■ **INSTRUCTIONS TO FOLLOW**:
Each record should be given again exactly, and any picture in it left out.

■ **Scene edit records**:
+--

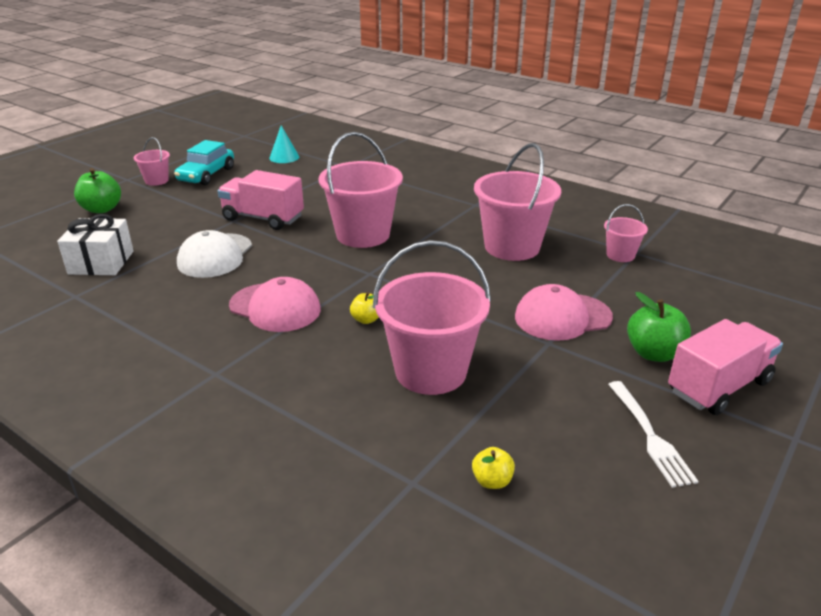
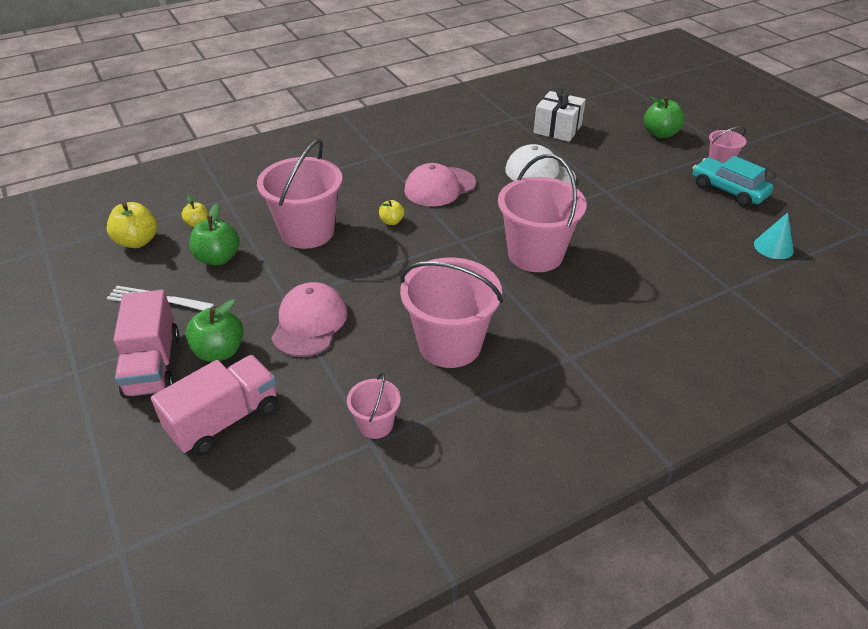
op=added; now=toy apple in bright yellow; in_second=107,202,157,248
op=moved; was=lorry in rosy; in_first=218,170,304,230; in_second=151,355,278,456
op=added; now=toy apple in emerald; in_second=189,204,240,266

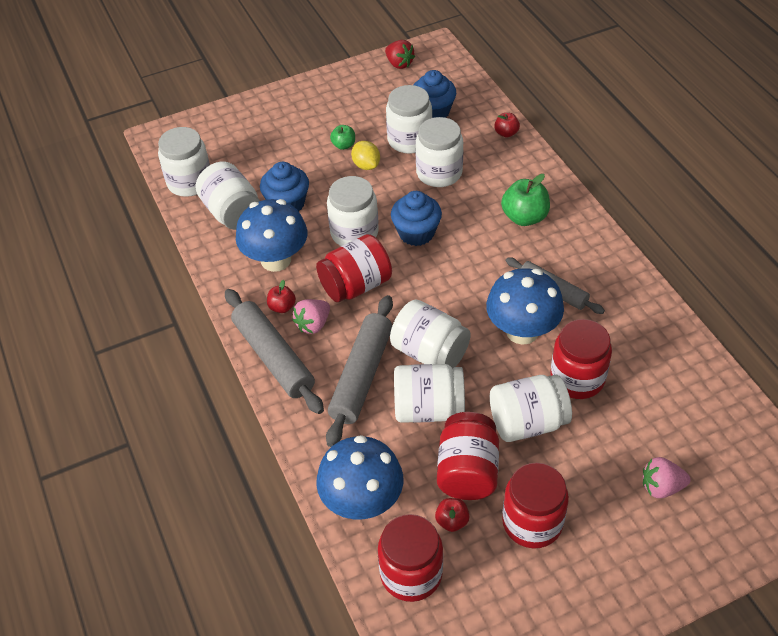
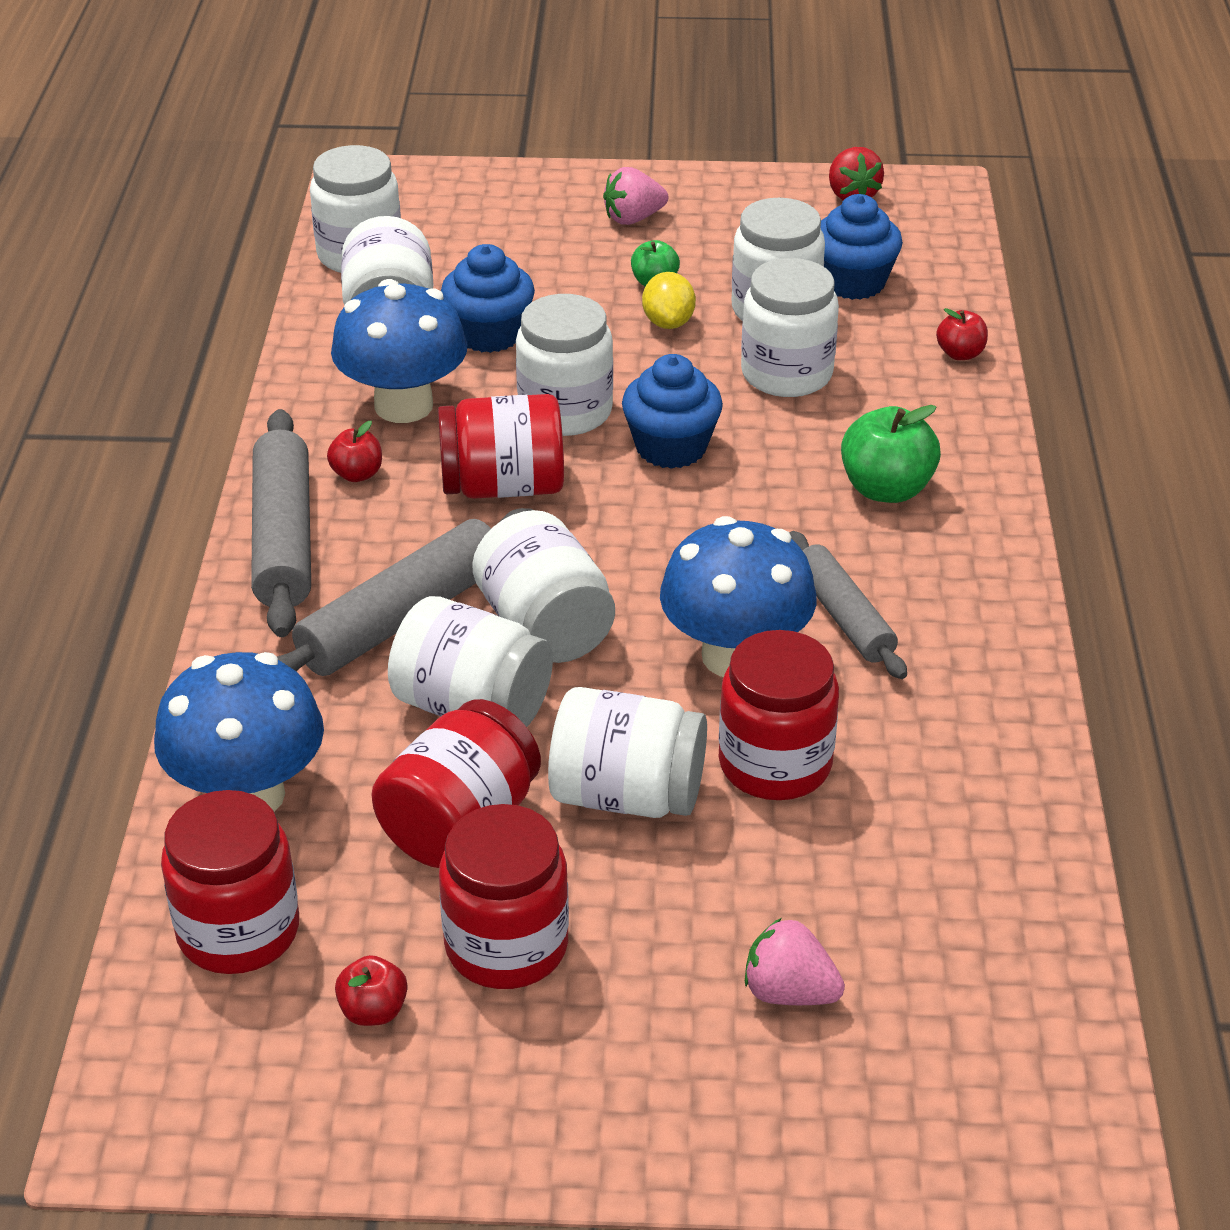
op=moved; was=toy apple in scarlet; in_first=435,498,470,532; in_second=335,955,408,1026
op=moved; was=berry in rosy; in_first=292,299,330,334; in_second=603,167,668,225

+--

■ **EXPECTED OUTPUT**:
op=added; now=toy apple in bright yellow; in_second=107,202,157,248
op=moved; was=lorry in rosy; in_first=218,170,304,230; in_second=151,355,278,456
op=added; now=toy apple in emerald; in_second=189,204,240,266

op=moved; was=toy apple in scarlet; in_first=435,498,470,532; in_second=335,955,408,1026
op=moved; was=berry in rosy; in_first=292,299,330,334; in_second=603,167,668,225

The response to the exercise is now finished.